(Data excerpts)
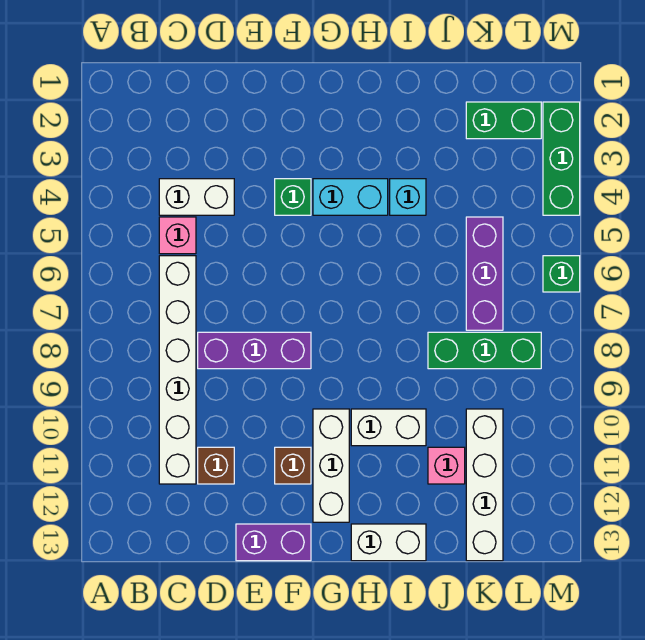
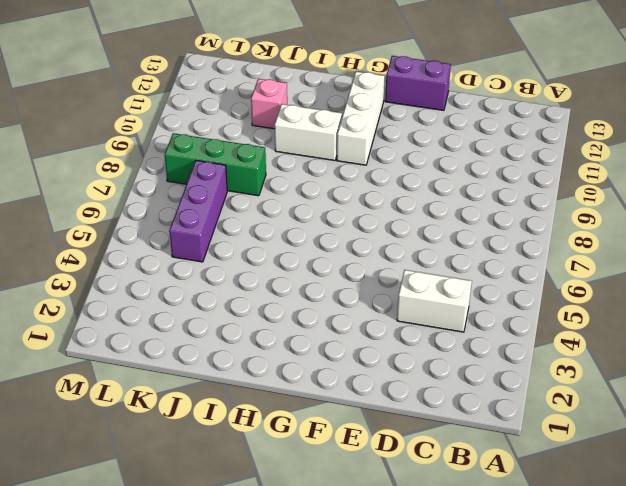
none -> pink brick C5 level 1
none -> white brick C6:C11 level 1
none -> purple brick D8:F8 level 1

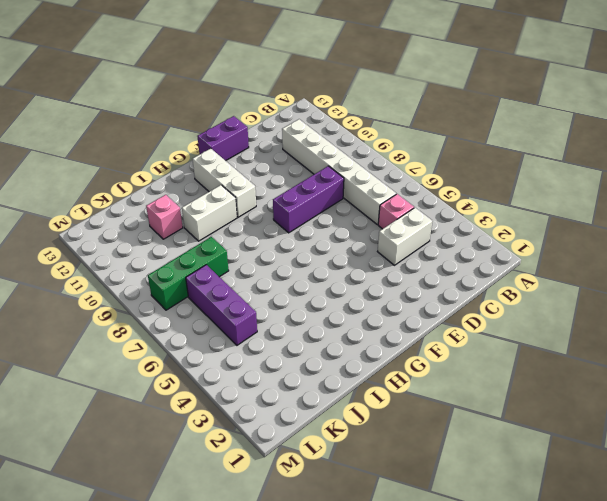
none -> brown brick D11 level 1
none -> green brick F4 level 1
none -> brown brick F11 level 1

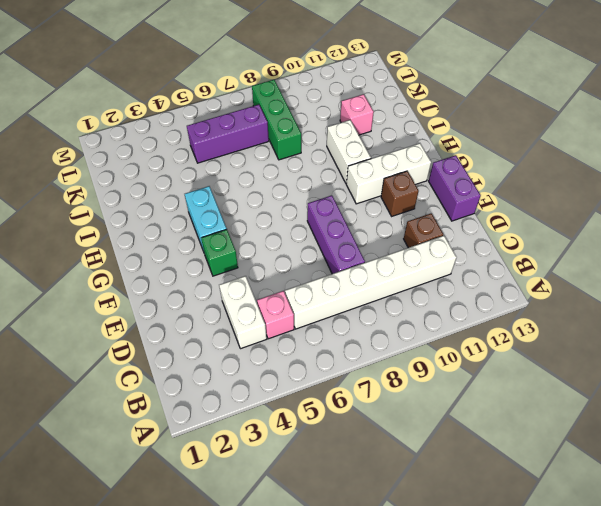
none -> white brick H13:I13 level 1
none -> cyan brick I4 level 1
none -> green brick K2:L2 level 1

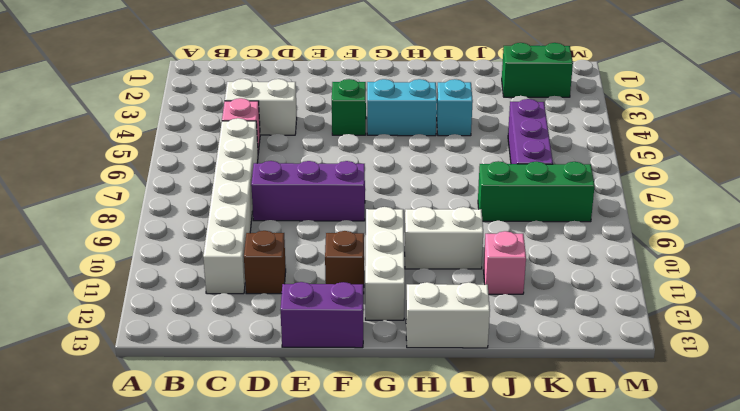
none -> white brick K10:K13 level 1
none -> green brick M2:M4 level 1
none -> green brick M6 level 1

[TASK ITEM]
Give every record again without changing a word. Exclude the pictures.

[FINISHED TASK]
none -> pink brick C5 level 1
none -> white brick C6:C11 level 1
none -> purple brick D8:F8 level 1

none -> brown brick D11 level 1
none -> green brick F4 level 1
none -> brown brick F11 level 1

none -> white brick H13:I13 level 1
none -> cyan brick I4 level 1
none -> green brick K2:L2 level 1

none -> white brick K10:K13 level 1
none -> green brick M2:M4 level 1
none -> green brick M6 level 1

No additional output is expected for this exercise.